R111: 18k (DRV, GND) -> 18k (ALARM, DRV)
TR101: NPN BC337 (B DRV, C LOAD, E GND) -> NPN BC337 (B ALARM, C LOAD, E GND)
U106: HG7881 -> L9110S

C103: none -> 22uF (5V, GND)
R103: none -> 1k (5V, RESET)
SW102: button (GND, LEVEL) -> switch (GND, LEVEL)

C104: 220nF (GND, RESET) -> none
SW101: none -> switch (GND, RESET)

━━━━━━━━━━━━━━━━━━━━━━━━━━━━━━

**Exercise:** Produce exactly the lines from the one containing "C104: 220nF (GND, RESET) -> none" through the final line of the records above, both included, and no others.

**Solution to the problem:**
C104: 220nF (GND, RESET) -> none
SW101: none -> switch (GND, RESET)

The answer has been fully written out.